* _WORK INSTRUCTIONS_
Restate every line of the material below word for word, skipping the images.

□ □ □ □ □ □ □

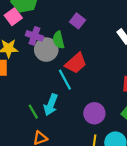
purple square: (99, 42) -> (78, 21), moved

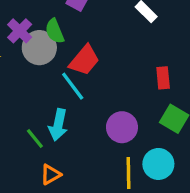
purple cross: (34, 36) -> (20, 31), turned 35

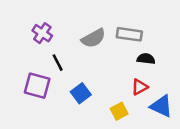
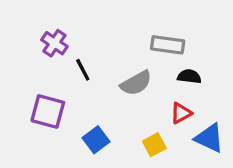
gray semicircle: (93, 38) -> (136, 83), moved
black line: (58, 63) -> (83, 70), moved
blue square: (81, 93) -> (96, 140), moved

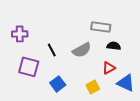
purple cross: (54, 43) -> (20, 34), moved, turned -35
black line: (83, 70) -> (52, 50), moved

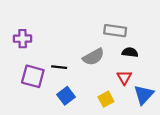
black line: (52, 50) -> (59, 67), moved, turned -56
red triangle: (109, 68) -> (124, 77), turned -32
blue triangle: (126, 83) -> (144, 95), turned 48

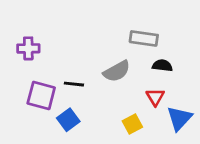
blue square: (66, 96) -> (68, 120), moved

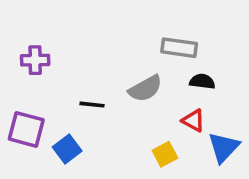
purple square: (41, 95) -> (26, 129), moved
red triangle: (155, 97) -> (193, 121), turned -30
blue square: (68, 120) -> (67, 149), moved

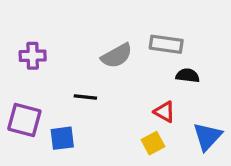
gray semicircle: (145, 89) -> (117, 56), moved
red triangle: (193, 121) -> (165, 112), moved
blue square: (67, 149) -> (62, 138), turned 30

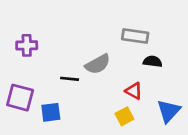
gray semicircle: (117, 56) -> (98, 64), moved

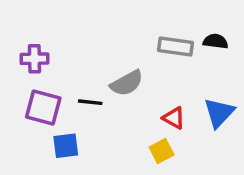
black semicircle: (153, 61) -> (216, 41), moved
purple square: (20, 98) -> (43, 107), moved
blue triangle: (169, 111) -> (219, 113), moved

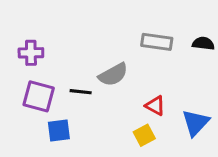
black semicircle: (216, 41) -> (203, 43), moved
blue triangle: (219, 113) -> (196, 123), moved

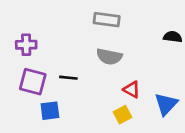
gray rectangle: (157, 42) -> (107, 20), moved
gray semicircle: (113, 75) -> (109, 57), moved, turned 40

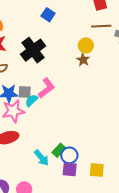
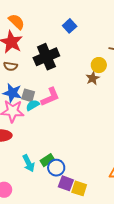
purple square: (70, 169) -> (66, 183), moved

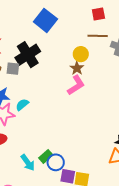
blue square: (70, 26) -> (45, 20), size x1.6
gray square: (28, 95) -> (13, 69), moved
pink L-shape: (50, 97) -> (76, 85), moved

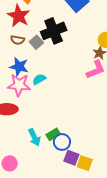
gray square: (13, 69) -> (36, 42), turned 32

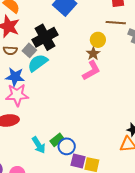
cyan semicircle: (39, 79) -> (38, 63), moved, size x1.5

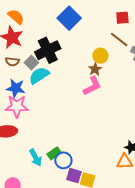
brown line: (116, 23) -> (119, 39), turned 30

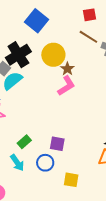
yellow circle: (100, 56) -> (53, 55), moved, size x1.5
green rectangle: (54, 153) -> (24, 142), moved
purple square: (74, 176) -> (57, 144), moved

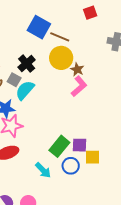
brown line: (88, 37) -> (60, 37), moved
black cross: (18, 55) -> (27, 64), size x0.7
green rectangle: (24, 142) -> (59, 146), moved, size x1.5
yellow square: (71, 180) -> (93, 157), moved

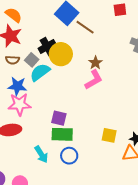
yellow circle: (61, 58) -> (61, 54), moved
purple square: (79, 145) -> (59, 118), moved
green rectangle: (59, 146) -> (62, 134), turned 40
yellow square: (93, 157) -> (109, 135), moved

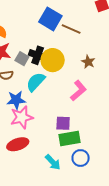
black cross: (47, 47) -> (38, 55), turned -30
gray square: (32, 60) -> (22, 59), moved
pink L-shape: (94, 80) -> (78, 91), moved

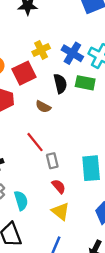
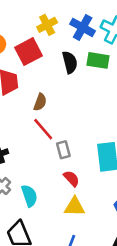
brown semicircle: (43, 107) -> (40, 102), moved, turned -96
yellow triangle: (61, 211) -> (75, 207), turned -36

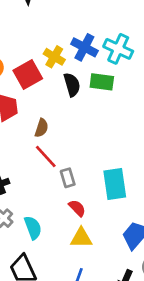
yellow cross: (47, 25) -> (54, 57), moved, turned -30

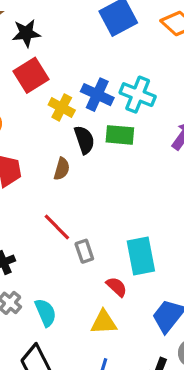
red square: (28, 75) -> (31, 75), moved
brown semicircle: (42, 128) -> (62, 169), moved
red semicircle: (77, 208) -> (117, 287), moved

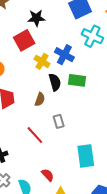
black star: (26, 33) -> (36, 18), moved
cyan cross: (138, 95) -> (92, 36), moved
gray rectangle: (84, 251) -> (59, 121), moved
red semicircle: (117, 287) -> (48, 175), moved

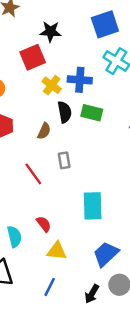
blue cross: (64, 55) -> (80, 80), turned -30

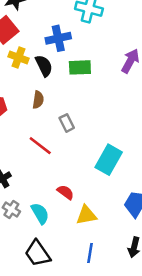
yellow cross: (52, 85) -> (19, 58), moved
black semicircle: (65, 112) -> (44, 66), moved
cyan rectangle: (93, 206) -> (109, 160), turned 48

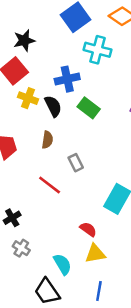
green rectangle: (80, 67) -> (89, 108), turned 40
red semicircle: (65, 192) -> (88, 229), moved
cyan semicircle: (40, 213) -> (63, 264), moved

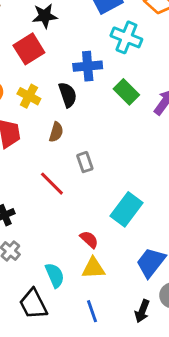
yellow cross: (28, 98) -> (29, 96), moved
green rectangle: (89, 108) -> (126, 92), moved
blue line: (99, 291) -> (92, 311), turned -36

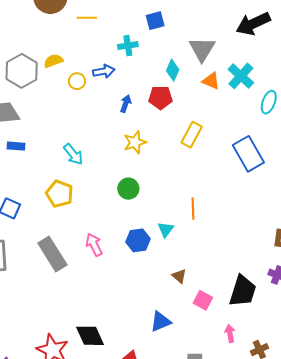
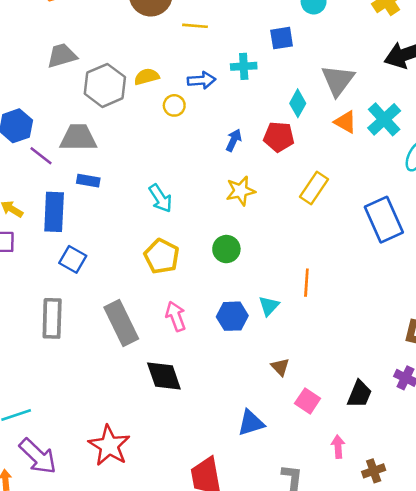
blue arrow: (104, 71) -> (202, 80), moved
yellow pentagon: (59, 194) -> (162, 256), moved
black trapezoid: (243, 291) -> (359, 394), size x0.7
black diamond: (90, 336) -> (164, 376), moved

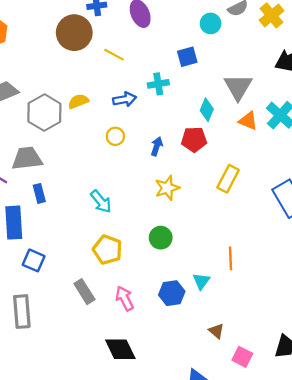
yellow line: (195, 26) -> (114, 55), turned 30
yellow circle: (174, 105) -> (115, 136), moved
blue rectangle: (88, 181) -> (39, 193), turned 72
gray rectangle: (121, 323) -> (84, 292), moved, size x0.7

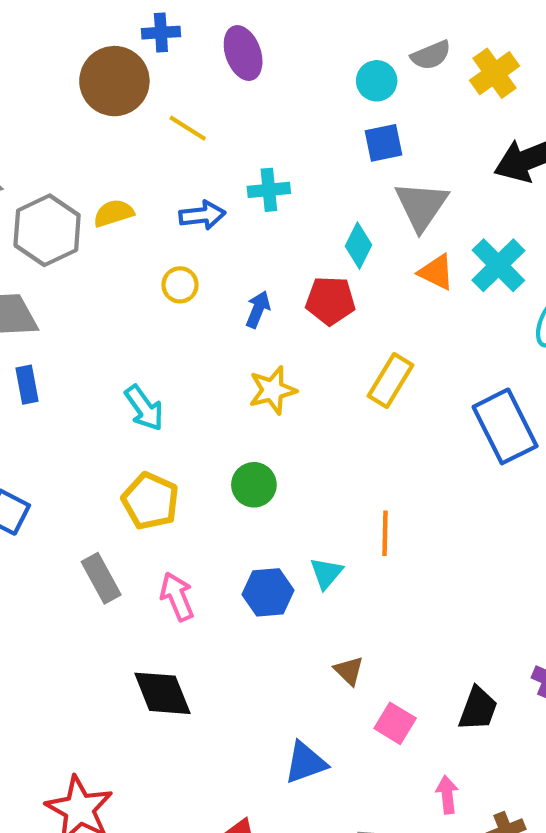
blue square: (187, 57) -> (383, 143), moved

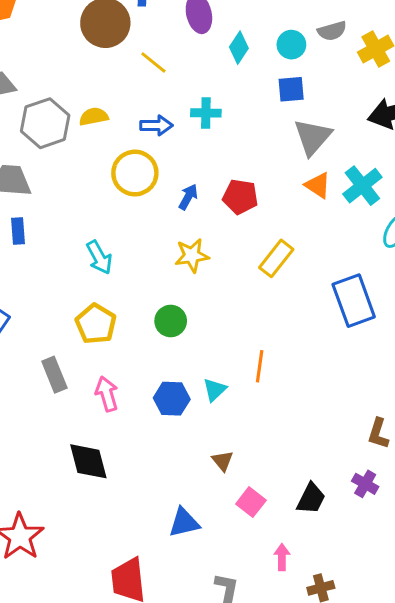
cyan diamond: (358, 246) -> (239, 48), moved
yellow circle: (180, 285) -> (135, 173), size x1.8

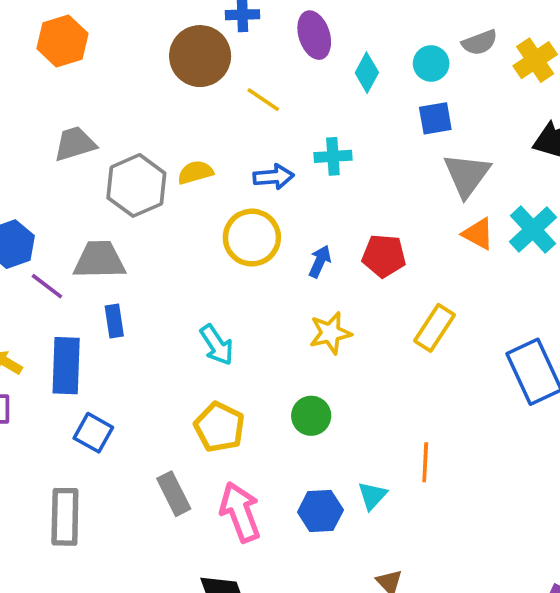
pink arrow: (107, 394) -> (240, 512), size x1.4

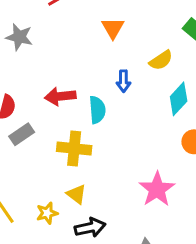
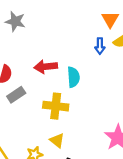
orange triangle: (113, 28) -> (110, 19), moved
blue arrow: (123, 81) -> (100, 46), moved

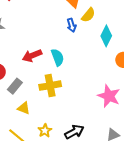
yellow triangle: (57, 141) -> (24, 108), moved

□ □ □ □ □ □ □

* _RESULT OF THIS TASK_
purple square: (99, 42) -> (78, 21), moved

purple cross: (34, 36) -> (20, 31), turned 35

gray semicircle: (93, 38) -> (136, 83), moved
black line: (58, 63) -> (83, 70), moved
blue square: (81, 93) -> (96, 140), moved

purple cross: (54, 43) -> (20, 34), moved, turned -35
black line: (83, 70) -> (52, 50), moved

black line: (52, 50) -> (59, 67), moved, turned -56
red triangle: (109, 68) -> (124, 77), turned -32
blue triangle: (126, 83) -> (144, 95), turned 48

blue square: (66, 96) -> (68, 120), moved

purple square: (41, 95) -> (26, 129), moved
red triangle: (155, 97) -> (193, 121), turned -30
blue square: (68, 120) -> (67, 149), moved

gray semicircle: (145, 89) -> (117, 56), moved
red triangle: (193, 121) -> (165, 112), moved
blue square: (67, 149) -> (62, 138), turned 30

gray semicircle: (117, 56) -> (98, 64), moved

black semicircle: (153, 61) -> (216, 41), moved
purple square: (20, 98) -> (43, 107), moved
blue triangle: (169, 111) -> (219, 113), moved

black semicircle: (216, 41) -> (203, 43), moved
blue triangle: (219, 113) -> (196, 123), moved

gray rectangle: (157, 42) -> (107, 20), moved
gray semicircle: (113, 75) -> (109, 57), moved, turned 40

purple square: (70, 169) -> (66, 183), moved

blue square: (70, 26) -> (45, 20), size x1.6
gray square: (28, 95) -> (13, 69), moved
pink L-shape: (50, 97) -> (76, 85), moved

gray square: (13, 69) -> (36, 42), turned 32

cyan semicircle: (39, 79) -> (38, 63), moved, size x1.5

brown line: (116, 23) -> (119, 39), turned 30

yellow circle: (100, 56) -> (53, 55), moved, size x1.5
green rectangle: (54, 153) -> (24, 142), moved
purple square: (74, 176) -> (57, 144), moved

brown line: (88, 37) -> (60, 37), moved
black cross: (18, 55) -> (27, 64), size x0.7
green rectangle: (24, 142) -> (59, 146), moved, size x1.5
yellow square: (71, 180) -> (93, 157), moved

yellow circle: (61, 58) -> (61, 54), moved
purple square: (79, 145) -> (59, 118), moved
green rectangle: (59, 146) -> (62, 134), turned 40
yellow square: (93, 157) -> (109, 135), moved

black cross: (47, 47) -> (38, 55), turned -30
gray square: (32, 60) -> (22, 59), moved
pink L-shape: (94, 80) -> (78, 91), moved

brown semicircle: (43, 107) -> (40, 102), moved, turned -96
yellow triangle: (61, 211) -> (75, 207), turned -36

yellow cross: (47, 25) -> (54, 57), moved, turned -30

red square: (28, 75) -> (31, 75), moved
brown semicircle: (42, 128) -> (62, 169), moved
red semicircle: (77, 208) -> (117, 287), moved

black star: (26, 33) -> (36, 18), moved
cyan cross: (138, 95) -> (92, 36), moved
gray rectangle: (84, 251) -> (59, 121), moved
red semicircle: (117, 287) -> (48, 175), moved

blue cross: (64, 55) -> (80, 80), turned -30

yellow cross: (52, 85) -> (19, 58), moved
black semicircle: (65, 112) -> (44, 66), moved
cyan rectangle: (93, 206) -> (109, 160), turned 48

green rectangle: (80, 67) -> (89, 108), turned 40
red semicircle: (65, 192) -> (88, 229), moved
cyan semicircle: (40, 213) -> (63, 264), moved

yellow cross: (28, 98) -> (29, 96), moved
green rectangle: (89, 108) -> (126, 92), moved
blue line: (99, 291) -> (92, 311), turned -36

blue arrow: (104, 71) -> (202, 80), moved
yellow pentagon: (59, 194) -> (162, 256), moved
black trapezoid: (243, 291) -> (359, 394), size x0.7
black diamond: (90, 336) -> (164, 376), moved

yellow line: (195, 26) -> (114, 55), turned 30
yellow circle: (174, 105) -> (115, 136), moved
blue rectangle: (88, 181) -> (39, 193), turned 72
gray rectangle: (121, 323) -> (84, 292), moved, size x0.7

blue square: (187, 57) -> (383, 143), moved

cyan diamond: (358, 246) -> (239, 48), moved
yellow circle: (180, 285) -> (135, 173), size x1.8

pink arrow: (107, 394) -> (240, 512), size x1.4

orange triangle: (113, 28) -> (110, 19), moved
blue arrow: (123, 81) -> (100, 46), moved

yellow triangle: (57, 141) -> (24, 108), moved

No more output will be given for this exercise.